# ASSIGNMENT
Print the listing below from its opening line through the line holding "STEPPER pin IN2: 14 -> A2", both ends included.

# GIVEN ENTRIES
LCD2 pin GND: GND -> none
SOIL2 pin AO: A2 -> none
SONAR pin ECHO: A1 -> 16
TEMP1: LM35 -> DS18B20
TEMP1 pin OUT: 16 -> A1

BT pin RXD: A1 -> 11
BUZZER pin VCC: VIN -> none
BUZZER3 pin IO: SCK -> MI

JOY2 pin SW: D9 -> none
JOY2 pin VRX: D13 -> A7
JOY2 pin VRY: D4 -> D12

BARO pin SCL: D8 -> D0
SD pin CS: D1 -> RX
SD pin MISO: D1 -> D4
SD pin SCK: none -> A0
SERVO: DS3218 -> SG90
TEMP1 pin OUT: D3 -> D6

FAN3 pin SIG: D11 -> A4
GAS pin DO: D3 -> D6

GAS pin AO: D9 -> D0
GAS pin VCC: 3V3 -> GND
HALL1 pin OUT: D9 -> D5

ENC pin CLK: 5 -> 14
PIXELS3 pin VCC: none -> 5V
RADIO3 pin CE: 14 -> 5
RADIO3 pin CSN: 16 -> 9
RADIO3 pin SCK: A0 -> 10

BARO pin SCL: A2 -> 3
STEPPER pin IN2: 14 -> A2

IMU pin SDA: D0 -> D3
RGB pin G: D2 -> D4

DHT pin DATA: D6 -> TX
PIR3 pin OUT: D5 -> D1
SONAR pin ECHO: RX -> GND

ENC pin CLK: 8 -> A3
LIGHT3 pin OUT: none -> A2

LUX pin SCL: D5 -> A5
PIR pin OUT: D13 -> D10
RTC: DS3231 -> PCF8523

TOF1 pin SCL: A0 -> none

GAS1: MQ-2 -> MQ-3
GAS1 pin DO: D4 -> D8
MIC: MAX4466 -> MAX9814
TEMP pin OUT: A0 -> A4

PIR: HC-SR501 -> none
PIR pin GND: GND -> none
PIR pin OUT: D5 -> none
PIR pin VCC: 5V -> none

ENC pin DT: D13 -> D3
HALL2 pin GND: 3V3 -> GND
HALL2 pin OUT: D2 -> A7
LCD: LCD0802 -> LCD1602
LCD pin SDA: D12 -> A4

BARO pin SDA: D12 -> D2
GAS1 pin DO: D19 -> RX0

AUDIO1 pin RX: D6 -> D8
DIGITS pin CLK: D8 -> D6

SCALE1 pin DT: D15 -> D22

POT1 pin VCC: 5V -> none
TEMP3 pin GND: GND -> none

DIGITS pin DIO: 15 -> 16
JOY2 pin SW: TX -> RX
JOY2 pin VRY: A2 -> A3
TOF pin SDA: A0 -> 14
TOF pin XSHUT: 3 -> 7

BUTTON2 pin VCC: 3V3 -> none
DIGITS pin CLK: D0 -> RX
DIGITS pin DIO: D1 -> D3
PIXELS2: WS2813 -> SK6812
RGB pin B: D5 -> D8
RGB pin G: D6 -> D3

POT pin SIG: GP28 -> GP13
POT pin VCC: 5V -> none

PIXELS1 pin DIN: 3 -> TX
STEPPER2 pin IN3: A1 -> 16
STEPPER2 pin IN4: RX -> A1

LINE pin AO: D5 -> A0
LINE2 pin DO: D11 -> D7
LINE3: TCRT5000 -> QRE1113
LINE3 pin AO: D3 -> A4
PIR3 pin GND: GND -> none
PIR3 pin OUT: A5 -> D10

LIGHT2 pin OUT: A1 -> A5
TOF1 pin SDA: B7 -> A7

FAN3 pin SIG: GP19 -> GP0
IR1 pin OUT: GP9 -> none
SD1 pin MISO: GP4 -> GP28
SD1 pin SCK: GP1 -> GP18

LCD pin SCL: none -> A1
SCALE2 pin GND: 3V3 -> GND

# WRITTEN SOLUTION
LCD2 pin GND: GND -> none
SOIL2 pin AO: A2 -> none
SONAR pin ECHO: A1 -> 16
TEMP1: LM35 -> DS18B20
TEMP1 pin OUT: 16 -> A1

BT pin RXD: A1 -> 11
BUZZER pin VCC: VIN -> none
BUZZER3 pin IO: SCK -> MI

JOY2 pin SW: D9 -> none
JOY2 pin VRX: D13 -> A7
JOY2 pin VRY: D4 -> D12

BARO pin SCL: D8 -> D0
SD pin CS: D1 -> RX
SD pin MISO: D1 -> D4
SD pin SCK: none -> A0
SERVO: DS3218 -> SG90
TEMP1 pin OUT: D3 -> D6

FAN3 pin SIG: D11 -> A4
GAS pin DO: D3 -> D6

GAS pin AO: D9 -> D0
GAS pin VCC: 3V3 -> GND
HALL1 pin OUT: D9 -> D5

ENC pin CLK: 5 -> 14
PIXELS3 pin VCC: none -> 5V
RADIO3 pin CE: 14 -> 5
RADIO3 pin CSN: 16 -> 9
RADIO3 pin SCK: A0 -> 10

BARO pin SCL: A2 -> 3
STEPPER pin IN2: 14 -> A2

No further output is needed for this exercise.